▶ **Image sets with object changes**:
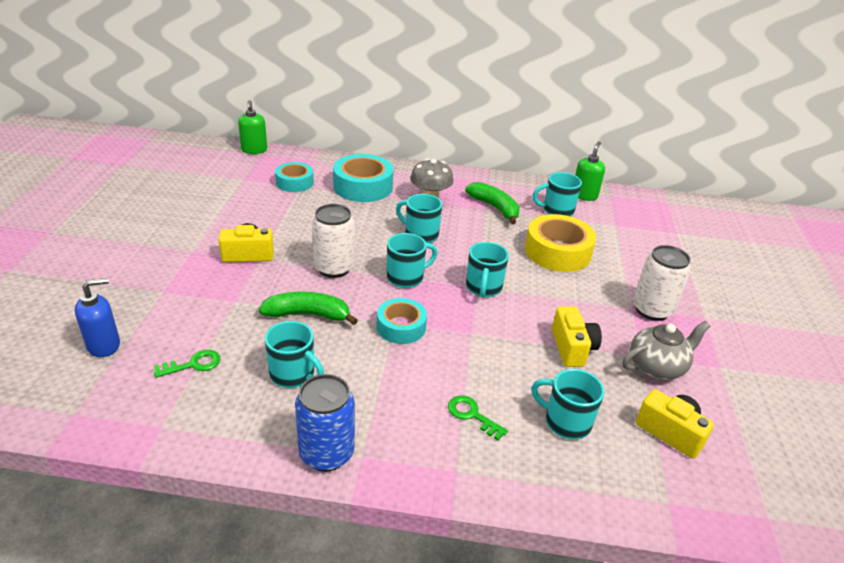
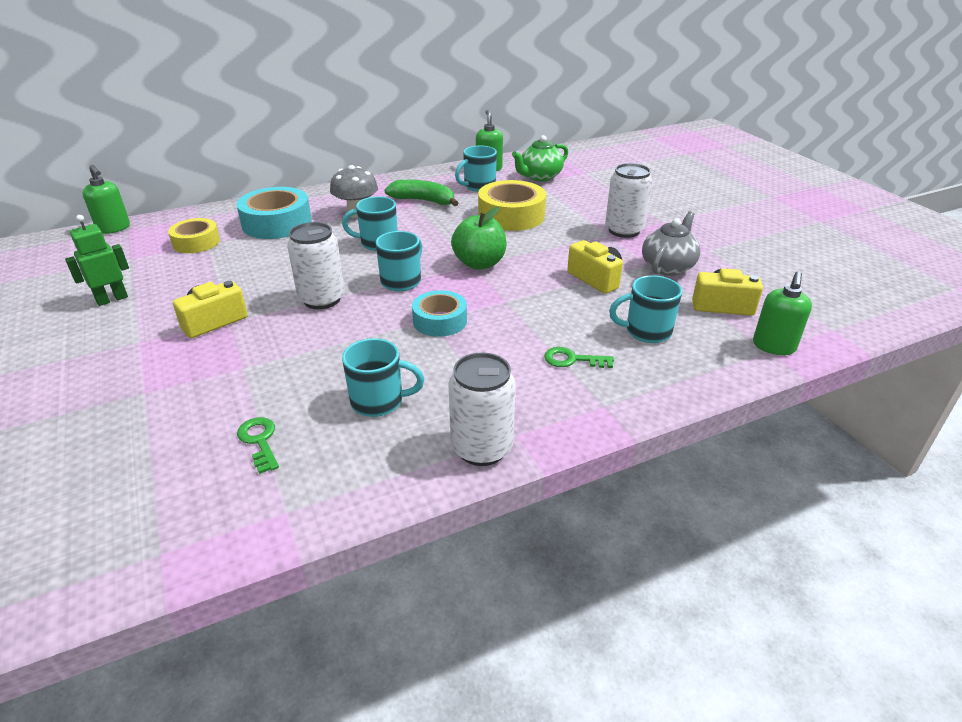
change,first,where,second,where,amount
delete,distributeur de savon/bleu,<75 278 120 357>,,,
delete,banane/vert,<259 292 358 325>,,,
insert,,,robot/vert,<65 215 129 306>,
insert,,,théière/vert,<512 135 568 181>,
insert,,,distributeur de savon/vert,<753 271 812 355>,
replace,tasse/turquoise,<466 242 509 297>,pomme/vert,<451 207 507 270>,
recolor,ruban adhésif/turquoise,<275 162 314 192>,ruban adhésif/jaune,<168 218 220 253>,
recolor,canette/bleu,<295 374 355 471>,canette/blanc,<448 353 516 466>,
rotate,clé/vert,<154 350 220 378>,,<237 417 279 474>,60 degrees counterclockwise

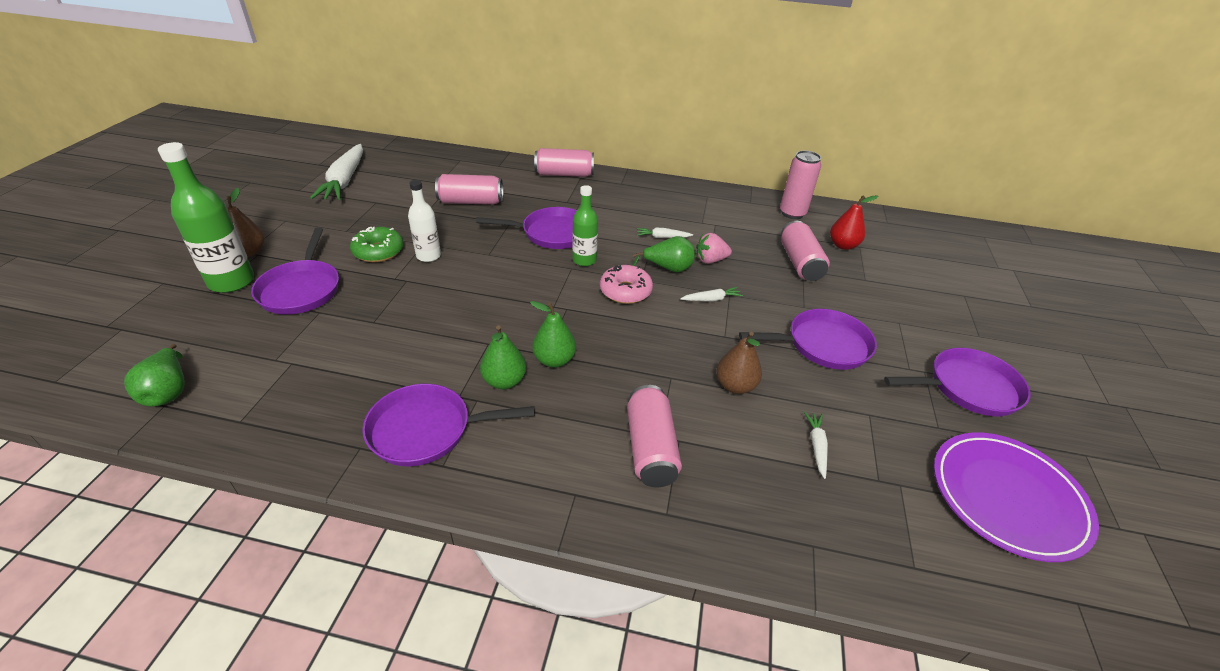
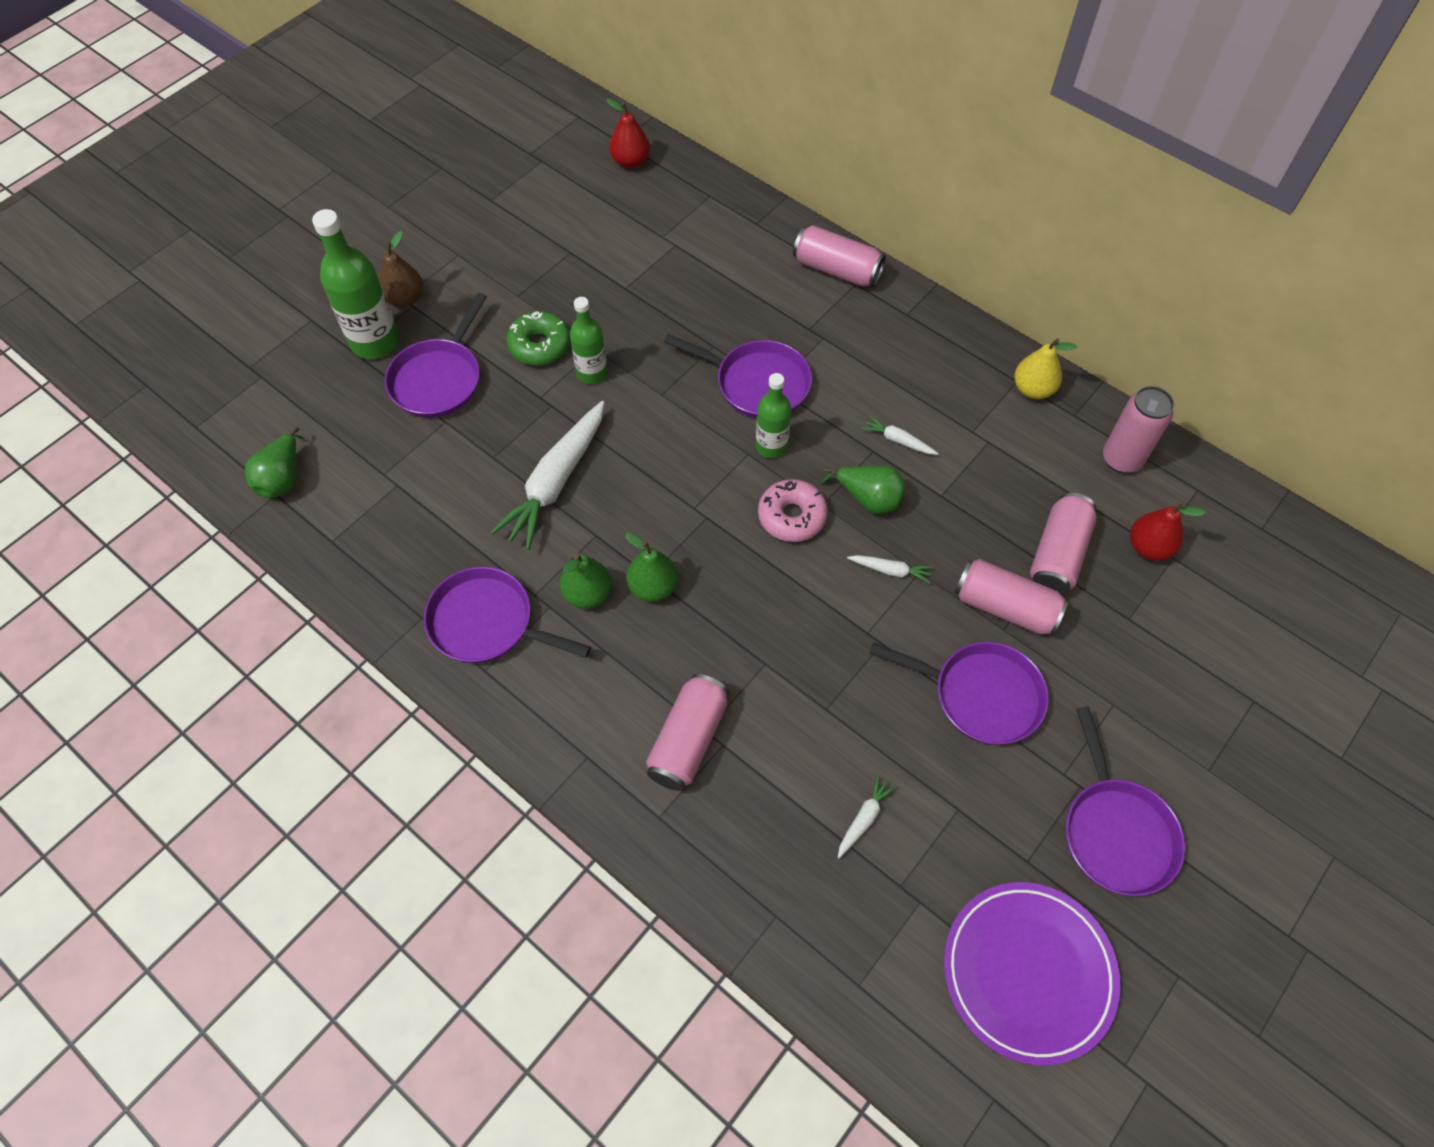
change,first,where,second,where,amount
delete,fraise/rose,<696 233 732 264>,,,
delete,poire/marron,<716 331 762 394>,,,
insert,,,poire/rouge,<606 98 650 168>,
insert,,,poire/jaune,<1014 338 1077 399>,
move,carotte/blanc,<310 144 363 200>,,<491 401 605 550>,
move,canette/rose,<435 174 503 205>,,<955 559 1069 636>,
recolor,bouteille/blanc,<408 180 441 262>,bouteille/vert,<570 297 607 384>,
rotate,poêle/violet,<884 348 1030 416>,,<1066 707 1185 896>,60 degrees clockwise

▶ **Task directions**:
Work through the data and report how many of its lines hold the word "bleu", giving only the figure.

▶ **Response area**:
2